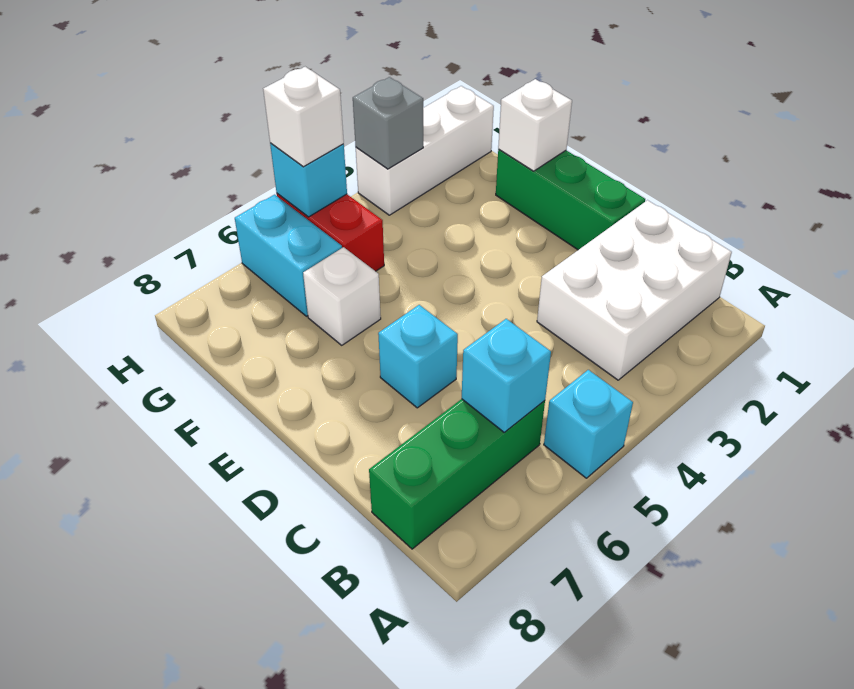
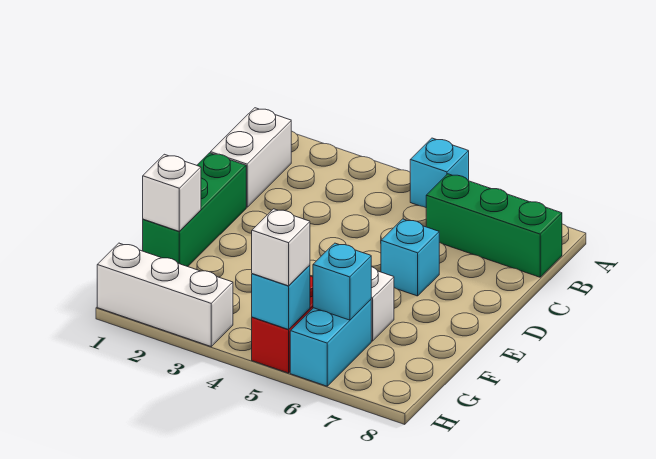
white brick B1:C3 level 1 -> white brick B1:C1 level 1
cyan brick B6 level 2 -> cyan brick G6 level 2
grey brick H3 level 2 -> none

▬▬▬▬▬▬▬▬▬▬

◆ What to do
Output each line above exactly. Skip the images.

◆ Output
white brick B1:C3 level 1 -> white brick B1:C1 level 1
cyan brick B6 level 2 -> cyan brick G6 level 2
grey brick H3 level 2 -> none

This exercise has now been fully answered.